# TASK REQUIREMENTS
Repeat the listing below word for word, leaving out the pictures.

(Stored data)
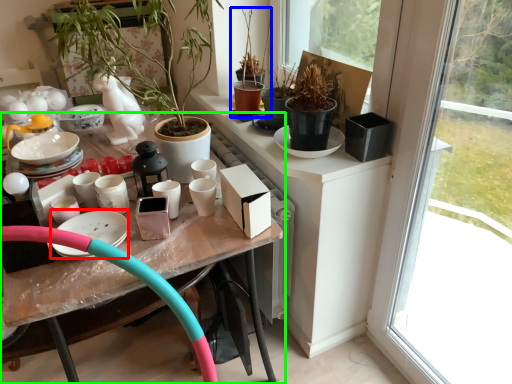
Question: Which object is positioned farthest from tableware (highlighted by a red box)? Select from houseplant (highlighted by a blue box) and table (highlighted by a green box).

Choices:
 (A) houseplant
 (B) table

Answer: (A)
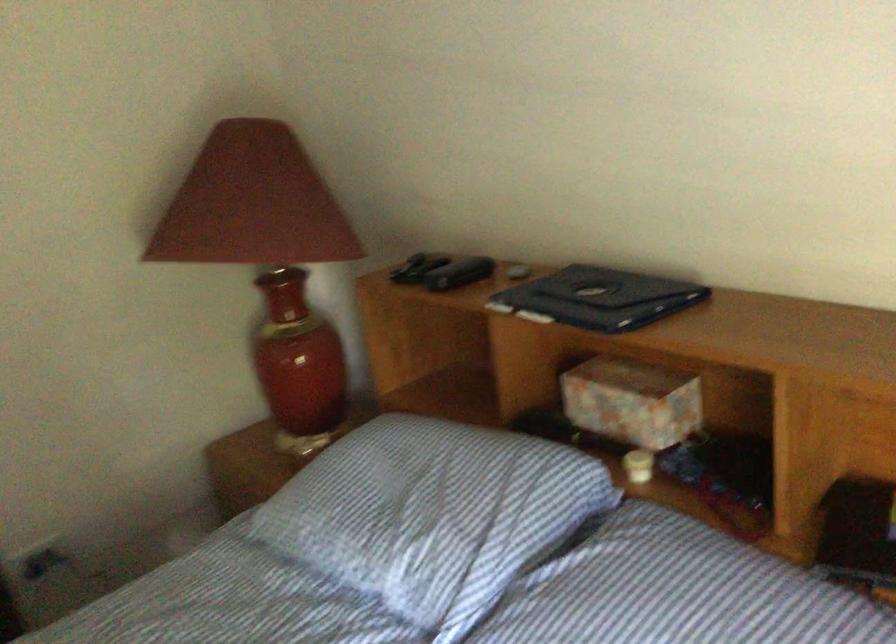
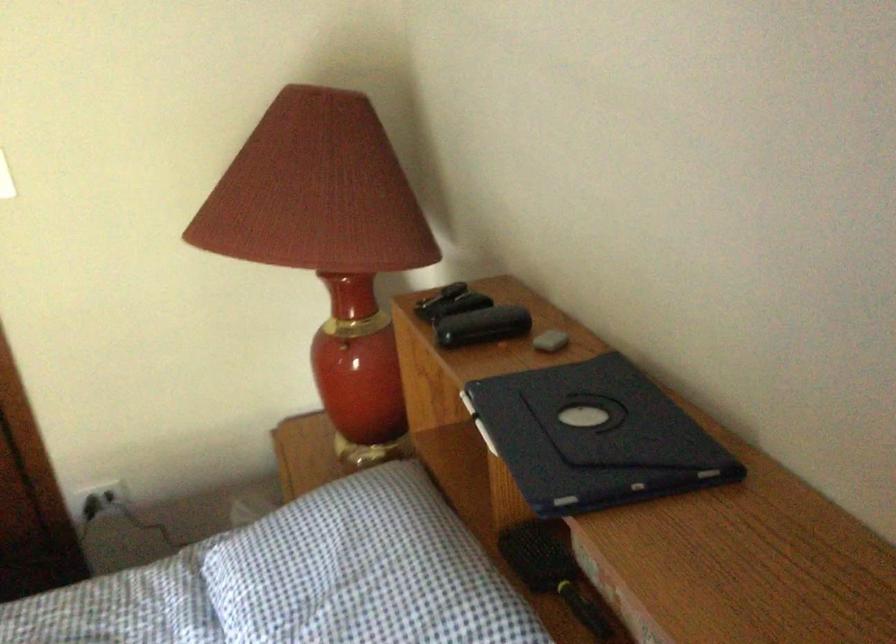
Find the pixel in the second image that matches point 563,433 in the first image.

(552, 571)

# SOLUTION
Question: Which object is positioned farthest from tableware (highlighted by a red box)? Select from houseplant (highlighted by a blue box) and table (highlighted by a green box).

Choices:
 (A) houseplant
 (B) table

Answer: (A)
Find the pixel in the second image that matches point 563,433 in the first image.

(552, 571)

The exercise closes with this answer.